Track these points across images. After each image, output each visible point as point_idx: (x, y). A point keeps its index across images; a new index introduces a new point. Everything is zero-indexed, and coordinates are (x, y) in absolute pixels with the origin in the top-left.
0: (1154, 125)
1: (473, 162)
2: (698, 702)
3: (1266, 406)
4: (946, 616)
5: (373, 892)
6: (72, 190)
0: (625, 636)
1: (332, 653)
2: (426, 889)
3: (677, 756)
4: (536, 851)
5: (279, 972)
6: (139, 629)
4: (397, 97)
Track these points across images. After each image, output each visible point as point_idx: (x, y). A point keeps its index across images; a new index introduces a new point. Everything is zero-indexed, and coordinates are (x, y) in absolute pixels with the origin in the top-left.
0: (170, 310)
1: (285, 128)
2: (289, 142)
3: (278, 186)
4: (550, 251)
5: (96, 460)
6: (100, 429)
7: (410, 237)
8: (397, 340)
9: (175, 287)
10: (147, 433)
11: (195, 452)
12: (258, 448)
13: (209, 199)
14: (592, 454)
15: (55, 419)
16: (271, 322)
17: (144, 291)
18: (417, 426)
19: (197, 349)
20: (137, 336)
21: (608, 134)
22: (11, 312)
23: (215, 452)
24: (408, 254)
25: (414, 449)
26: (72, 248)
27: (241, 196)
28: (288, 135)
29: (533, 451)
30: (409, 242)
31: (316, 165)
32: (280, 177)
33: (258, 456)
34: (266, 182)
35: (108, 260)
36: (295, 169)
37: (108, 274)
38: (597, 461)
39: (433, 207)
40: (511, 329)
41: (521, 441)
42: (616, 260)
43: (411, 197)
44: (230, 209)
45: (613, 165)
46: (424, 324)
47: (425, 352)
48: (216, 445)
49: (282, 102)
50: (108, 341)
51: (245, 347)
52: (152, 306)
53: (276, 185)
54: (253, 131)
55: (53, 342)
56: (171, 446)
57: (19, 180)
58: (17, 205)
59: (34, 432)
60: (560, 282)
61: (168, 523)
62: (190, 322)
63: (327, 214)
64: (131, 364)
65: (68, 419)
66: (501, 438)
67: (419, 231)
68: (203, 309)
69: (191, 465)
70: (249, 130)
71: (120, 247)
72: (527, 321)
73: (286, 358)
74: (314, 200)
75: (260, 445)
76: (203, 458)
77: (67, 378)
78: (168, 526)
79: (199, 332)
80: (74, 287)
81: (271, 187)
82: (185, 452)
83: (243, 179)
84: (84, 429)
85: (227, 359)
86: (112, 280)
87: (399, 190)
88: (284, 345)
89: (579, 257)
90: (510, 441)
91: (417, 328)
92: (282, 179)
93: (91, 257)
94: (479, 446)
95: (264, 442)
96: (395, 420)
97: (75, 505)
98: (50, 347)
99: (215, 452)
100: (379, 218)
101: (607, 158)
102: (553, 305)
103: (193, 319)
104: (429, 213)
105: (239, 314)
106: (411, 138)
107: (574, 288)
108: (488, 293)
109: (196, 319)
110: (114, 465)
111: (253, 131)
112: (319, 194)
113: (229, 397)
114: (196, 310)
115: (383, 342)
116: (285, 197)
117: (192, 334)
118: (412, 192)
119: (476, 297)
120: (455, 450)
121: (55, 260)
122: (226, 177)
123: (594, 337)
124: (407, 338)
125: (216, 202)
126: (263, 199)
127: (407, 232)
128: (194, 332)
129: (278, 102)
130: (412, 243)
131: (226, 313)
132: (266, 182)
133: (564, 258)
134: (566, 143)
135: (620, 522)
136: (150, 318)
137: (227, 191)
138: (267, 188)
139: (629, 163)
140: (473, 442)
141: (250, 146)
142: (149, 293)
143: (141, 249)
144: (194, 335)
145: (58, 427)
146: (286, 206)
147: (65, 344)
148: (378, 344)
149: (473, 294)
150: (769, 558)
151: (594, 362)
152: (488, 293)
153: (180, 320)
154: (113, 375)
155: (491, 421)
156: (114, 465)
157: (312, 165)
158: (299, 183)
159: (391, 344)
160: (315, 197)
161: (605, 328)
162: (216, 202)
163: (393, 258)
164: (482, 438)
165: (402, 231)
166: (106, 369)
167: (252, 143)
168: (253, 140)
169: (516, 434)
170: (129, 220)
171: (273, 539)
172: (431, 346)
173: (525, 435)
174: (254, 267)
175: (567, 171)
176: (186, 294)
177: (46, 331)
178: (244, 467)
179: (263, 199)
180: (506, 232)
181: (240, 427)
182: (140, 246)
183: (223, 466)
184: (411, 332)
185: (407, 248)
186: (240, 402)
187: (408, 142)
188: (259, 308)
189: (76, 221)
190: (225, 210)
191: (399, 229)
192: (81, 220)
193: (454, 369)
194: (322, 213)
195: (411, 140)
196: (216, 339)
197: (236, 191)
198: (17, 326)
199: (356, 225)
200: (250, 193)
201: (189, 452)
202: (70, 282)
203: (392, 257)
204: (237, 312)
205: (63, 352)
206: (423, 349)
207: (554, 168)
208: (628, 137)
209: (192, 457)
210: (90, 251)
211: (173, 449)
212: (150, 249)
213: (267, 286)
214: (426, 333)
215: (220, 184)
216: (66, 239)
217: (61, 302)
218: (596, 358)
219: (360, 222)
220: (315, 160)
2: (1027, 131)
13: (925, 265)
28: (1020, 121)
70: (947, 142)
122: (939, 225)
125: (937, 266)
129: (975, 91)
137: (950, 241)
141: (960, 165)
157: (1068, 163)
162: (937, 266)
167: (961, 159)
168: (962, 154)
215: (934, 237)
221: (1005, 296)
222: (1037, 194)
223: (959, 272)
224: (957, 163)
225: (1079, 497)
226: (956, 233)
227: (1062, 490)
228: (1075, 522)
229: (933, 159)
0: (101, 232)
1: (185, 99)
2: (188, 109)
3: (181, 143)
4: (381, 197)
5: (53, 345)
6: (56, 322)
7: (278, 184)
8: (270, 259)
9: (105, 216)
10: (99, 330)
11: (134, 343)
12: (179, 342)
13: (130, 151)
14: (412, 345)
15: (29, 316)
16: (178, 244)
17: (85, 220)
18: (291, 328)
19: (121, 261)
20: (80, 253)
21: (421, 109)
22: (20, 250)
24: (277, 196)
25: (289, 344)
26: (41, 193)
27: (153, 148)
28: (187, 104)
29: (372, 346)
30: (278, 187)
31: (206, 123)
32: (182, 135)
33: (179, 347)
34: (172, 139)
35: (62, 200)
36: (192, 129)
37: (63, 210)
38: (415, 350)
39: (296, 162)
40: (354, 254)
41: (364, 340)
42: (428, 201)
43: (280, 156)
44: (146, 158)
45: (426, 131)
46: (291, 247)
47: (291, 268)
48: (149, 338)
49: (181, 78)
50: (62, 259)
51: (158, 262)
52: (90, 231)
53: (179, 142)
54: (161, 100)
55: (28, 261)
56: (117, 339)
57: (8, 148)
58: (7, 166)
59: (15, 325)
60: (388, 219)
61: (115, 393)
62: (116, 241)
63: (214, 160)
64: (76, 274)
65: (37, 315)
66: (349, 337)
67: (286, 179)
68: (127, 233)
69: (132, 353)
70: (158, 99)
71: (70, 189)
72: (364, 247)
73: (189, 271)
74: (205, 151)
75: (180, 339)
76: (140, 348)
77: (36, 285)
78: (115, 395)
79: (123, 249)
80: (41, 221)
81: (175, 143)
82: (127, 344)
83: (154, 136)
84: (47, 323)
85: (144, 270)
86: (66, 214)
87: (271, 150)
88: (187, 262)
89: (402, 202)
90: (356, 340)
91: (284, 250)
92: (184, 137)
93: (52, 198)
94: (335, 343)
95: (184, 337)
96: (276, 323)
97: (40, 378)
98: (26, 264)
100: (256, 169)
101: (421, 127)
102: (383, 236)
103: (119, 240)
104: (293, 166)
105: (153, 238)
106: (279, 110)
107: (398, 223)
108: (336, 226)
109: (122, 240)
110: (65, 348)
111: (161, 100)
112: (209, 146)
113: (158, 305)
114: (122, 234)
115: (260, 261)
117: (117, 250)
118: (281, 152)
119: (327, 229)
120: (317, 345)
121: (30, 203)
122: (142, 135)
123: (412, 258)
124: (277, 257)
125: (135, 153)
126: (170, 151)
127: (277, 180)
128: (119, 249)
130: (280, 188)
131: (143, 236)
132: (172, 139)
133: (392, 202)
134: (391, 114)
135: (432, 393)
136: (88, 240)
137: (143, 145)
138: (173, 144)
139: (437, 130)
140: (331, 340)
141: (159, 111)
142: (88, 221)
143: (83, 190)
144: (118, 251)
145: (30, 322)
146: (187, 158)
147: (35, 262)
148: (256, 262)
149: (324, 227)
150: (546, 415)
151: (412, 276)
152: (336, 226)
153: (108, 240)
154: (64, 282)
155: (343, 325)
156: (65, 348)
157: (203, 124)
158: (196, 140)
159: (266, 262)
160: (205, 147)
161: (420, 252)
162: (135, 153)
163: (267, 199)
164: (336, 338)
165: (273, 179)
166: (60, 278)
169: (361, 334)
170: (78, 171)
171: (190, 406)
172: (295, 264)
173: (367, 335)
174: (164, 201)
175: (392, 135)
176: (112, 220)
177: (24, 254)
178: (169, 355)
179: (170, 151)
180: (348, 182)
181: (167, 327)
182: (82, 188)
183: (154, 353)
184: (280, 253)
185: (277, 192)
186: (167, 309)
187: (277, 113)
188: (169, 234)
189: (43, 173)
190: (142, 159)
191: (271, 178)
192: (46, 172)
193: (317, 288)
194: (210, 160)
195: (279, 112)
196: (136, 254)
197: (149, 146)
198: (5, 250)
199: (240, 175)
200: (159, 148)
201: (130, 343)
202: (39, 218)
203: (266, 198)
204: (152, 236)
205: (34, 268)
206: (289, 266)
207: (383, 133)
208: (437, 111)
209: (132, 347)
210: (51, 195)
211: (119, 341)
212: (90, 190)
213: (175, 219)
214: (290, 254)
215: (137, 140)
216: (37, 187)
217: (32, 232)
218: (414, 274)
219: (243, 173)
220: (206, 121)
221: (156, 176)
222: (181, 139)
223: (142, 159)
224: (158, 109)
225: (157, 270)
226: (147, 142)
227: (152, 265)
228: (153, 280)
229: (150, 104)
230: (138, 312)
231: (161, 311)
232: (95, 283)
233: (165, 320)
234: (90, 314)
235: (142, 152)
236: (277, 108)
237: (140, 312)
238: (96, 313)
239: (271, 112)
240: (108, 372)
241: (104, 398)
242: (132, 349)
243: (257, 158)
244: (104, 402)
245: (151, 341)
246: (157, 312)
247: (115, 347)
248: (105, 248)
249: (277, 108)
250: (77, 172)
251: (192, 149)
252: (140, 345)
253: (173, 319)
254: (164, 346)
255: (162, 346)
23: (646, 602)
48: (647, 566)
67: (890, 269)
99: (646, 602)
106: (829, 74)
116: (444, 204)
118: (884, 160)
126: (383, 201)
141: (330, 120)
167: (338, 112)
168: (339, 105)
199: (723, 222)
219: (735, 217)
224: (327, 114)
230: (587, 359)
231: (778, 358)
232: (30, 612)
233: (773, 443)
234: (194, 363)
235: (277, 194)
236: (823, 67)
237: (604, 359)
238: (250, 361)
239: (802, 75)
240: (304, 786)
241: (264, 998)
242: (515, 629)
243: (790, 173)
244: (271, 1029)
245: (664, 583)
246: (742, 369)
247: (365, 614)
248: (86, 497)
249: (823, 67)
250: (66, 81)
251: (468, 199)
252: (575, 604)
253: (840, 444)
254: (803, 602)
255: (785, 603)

- - -

Task to complete
Turn the lines from the one containing "230: (138, 312)" through the last line above into a numbered list, leaving out any blank lines.

The reply
1. 230: (138, 312)
2. 231: (161, 311)
3. 232: (95, 283)
4. 233: (165, 320)
5. 234: (90, 314)
6. 235: (142, 152)
7. 236: (277, 108)
8. 237: (140, 312)
9. 238: (96, 313)
10. 239: (271, 112)
11. 240: (108, 372)
12. 241: (104, 398)
13. 242: (132, 349)
14. 243: (257, 158)
15. 244: (104, 402)
16. 245: (151, 341)
17. 246: (157, 312)
18. 247: (115, 347)
19. 248: (105, 248)
20. 249: (277, 108)
21. 250: (77, 172)
22. 251: (192, 149)
23. 252: (140, 345)
24. 253: (173, 319)
25. 254: (164, 346)
26. 255: (162, 346)
27. 23: (646, 602)
28. 48: (647, 566)
29. 67: (890, 269)
30. 99: (646, 602)
31. 106: (829, 74)
32. 116: (444, 204)
33. 118: (884, 160)
34. 126: (383, 201)
35. 141: (330, 120)
36. 167: (338, 112)
37. 168: (339, 105)
38. 199: (723, 222)
39. 219: (735, 217)
40. 224: (327, 114)
41. 230: (587, 359)
42. 231: (778, 358)
43. 232: (30, 612)
44. 233: (773, 443)
45. 234: (194, 363)
46. 235: (277, 194)
47. 236: (823, 67)
48. 237: (604, 359)
49. 238: (250, 361)
50. 239: (802, 75)
51. 240: (304, 786)
52. 241: (264, 998)
53. 242: (515, 629)
54. 243: (790, 173)
55. 244: (271, 1029)
56. 245: (664, 583)
57. 246: (742, 369)
58. 247: (365, 614)
59. 248: (86, 497)
60. 249: (823, 67)
61. 250: (66, 81)
62. 251: (468, 199)
63. 252: (575, 604)
64. 253: (840, 444)
65. 254: (803, 602)
66. 255: (785, 603)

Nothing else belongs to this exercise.